● **TASK GOAL**
Produce as output only the lines below starting at the line with "camera: 25 degrees right, 0 degrees up" and continuing through the line with "blue wallet [999,580,1070,640]", each one exactly as written.

--- DATA TO PROCESS Enclosed Below ---

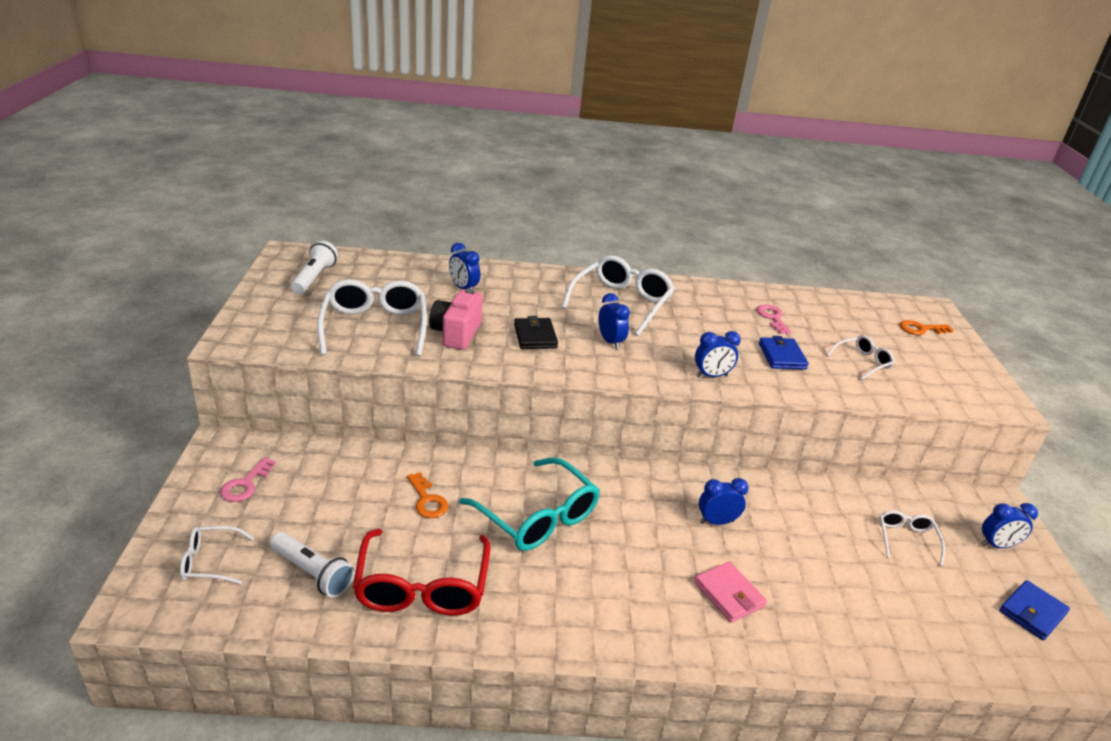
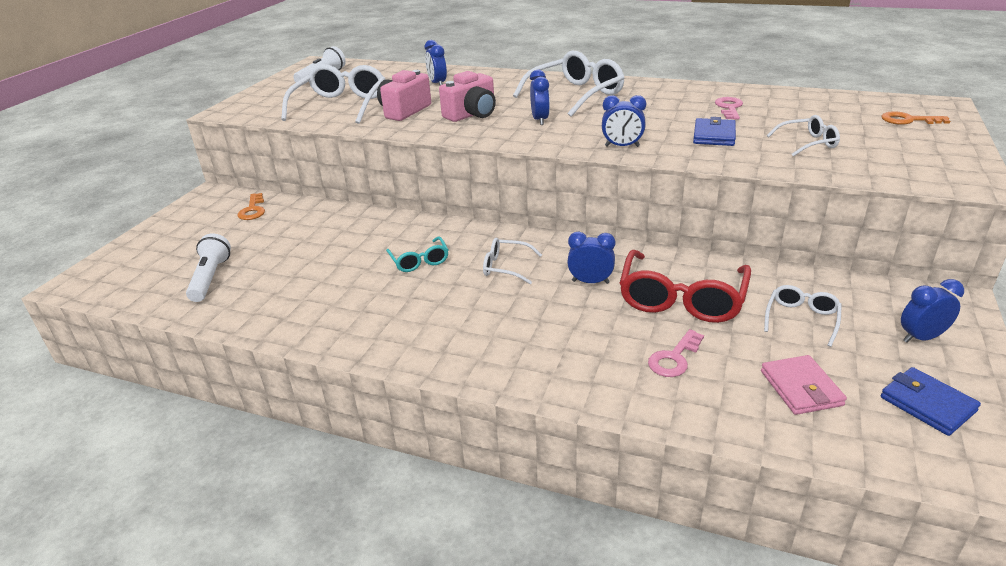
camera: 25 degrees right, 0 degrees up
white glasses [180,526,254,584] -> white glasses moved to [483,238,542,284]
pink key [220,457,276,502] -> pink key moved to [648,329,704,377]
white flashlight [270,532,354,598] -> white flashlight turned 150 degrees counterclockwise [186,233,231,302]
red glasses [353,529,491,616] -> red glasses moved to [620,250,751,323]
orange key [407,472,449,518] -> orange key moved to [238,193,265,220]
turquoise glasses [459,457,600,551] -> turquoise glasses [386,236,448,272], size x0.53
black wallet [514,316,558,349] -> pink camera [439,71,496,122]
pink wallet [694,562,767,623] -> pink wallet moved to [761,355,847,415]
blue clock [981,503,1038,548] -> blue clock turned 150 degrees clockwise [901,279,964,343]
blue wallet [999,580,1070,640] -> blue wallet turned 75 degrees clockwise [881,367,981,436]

--- End of Enclosed DATA TO PROCESS ---
--- DATA TO PROCESS Enclosed Below ---

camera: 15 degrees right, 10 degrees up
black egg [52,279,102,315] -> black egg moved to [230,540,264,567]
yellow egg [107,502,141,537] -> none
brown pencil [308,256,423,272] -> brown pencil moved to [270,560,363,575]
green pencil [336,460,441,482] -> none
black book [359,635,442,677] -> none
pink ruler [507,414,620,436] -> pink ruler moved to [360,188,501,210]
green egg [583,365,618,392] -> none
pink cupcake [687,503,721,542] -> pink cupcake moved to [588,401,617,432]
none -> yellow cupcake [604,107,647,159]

--- End of Enclosed DATA TO PROCESS ---

● **SOLUTION FOR THIS EXERCISE**
camera: 25 degrees right, 0 degrees up
white glasses [180,526,254,584] -> white glasses moved to [483,238,542,284]
pink key [220,457,276,502] -> pink key moved to [648,329,704,377]
white flashlight [270,532,354,598] -> white flashlight turned 150 degrees counterclockwise [186,233,231,302]
red glasses [353,529,491,616] -> red glasses moved to [620,250,751,323]
orange key [407,472,449,518] -> orange key moved to [238,193,265,220]
turquoise glasses [459,457,600,551] -> turquoise glasses [386,236,448,272], size x0.53
black wallet [514,316,558,349] -> pink camera [439,71,496,122]
pink wallet [694,562,767,623] -> pink wallet moved to [761,355,847,415]
blue clock [981,503,1038,548] -> blue clock turned 150 degrees clockwise [901,279,964,343]
blue wallet [999,580,1070,640] -> blue wallet turned 75 degrees clockwise [881,367,981,436]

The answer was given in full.